====== Task inputs

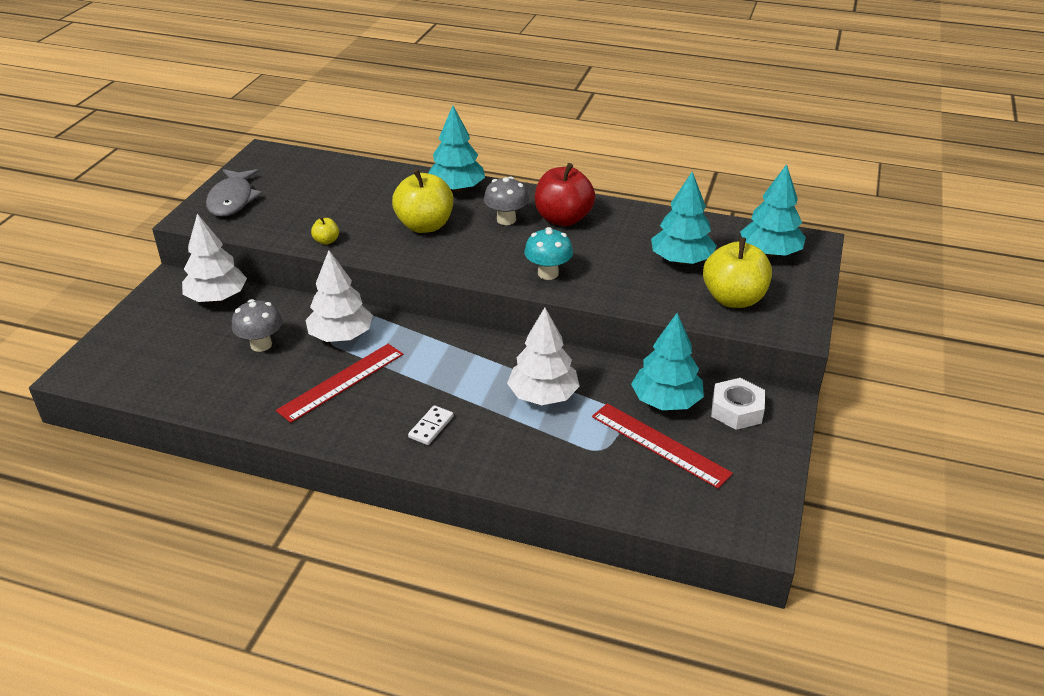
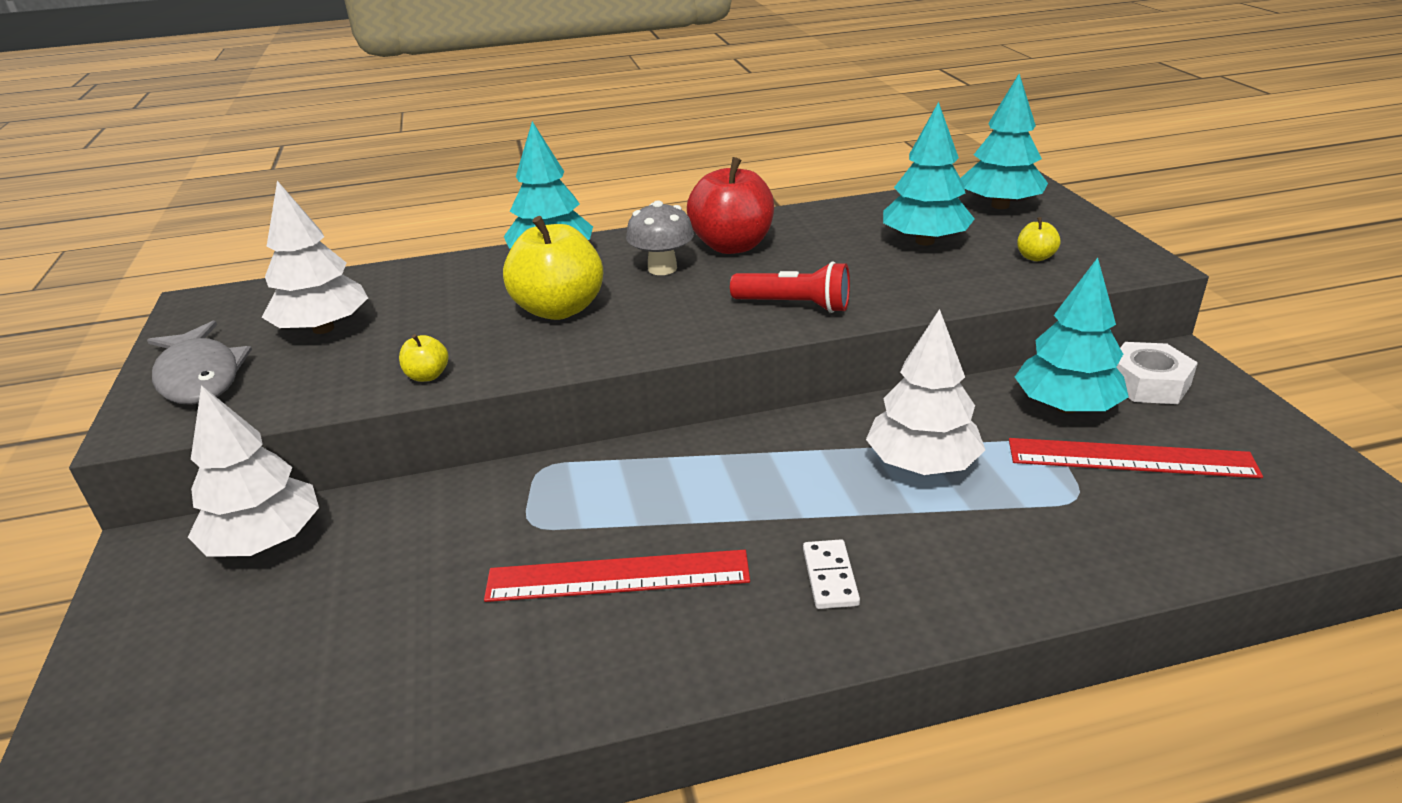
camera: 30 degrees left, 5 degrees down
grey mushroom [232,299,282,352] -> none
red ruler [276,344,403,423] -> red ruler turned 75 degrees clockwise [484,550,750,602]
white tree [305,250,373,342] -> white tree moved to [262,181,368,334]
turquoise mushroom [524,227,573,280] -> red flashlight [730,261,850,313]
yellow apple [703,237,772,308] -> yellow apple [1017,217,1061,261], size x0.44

============
====== Task inputs

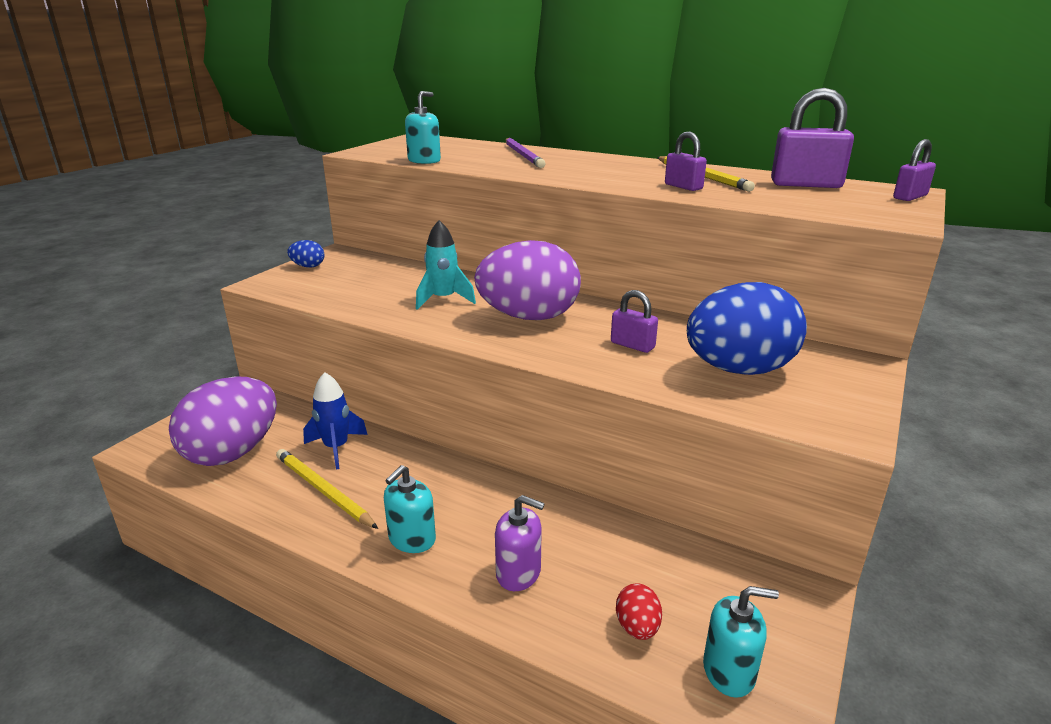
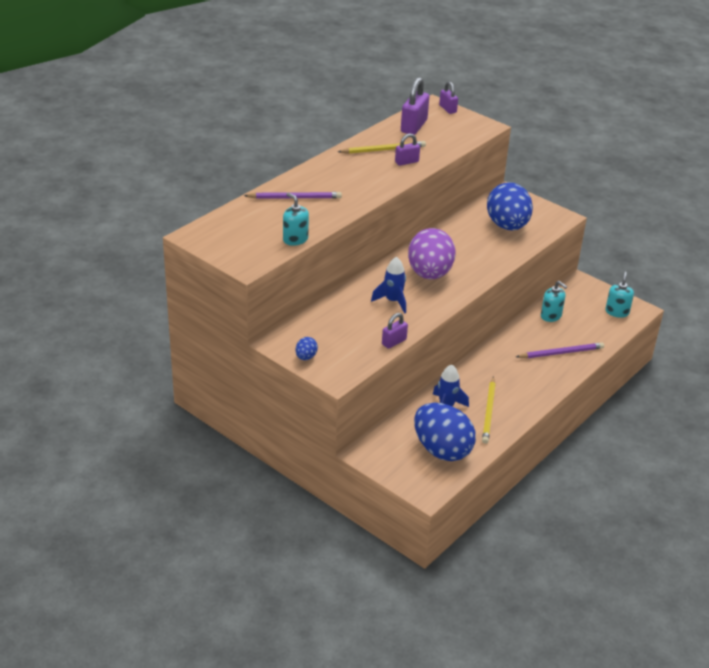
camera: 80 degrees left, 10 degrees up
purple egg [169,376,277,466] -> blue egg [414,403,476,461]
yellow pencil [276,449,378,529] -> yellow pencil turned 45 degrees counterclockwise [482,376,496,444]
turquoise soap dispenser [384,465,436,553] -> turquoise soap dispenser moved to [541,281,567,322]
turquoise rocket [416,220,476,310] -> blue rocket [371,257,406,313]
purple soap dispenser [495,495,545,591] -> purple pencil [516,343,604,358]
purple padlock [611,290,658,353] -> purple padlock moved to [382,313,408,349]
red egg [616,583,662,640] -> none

============
====== Task inputs

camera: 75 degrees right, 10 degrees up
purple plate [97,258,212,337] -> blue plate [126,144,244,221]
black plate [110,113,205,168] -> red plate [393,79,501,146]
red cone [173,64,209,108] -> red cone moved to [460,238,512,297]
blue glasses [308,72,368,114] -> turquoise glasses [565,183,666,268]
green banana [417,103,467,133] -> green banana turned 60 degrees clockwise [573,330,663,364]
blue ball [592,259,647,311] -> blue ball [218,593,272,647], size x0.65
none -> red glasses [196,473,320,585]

============

> [About this task]
Please return the lines above that run from the line containing "camera: 30 degrees left, 5 degrees down" to the line containing "yellow apple [703,237,772,308]", inclusive, exactly and with no other lines.

> [Answer for this exercise]
camera: 30 degrees left, 5 degrees down
grey mushroom [232,299,282,352] -> none
red ruler [276,344,403,423] -> red ruler turned 75 degrees clockwise [484,550,750,602]
white tree [305,250,373,342] -> white tree moved to [262,181,368,334]
turquoise mushroom [524,227,573,280] -> red flashlight [730,261,850,313]
yellow apple [703,237,772,308] -> yellow apple [1017,217,1061,261], size x0.44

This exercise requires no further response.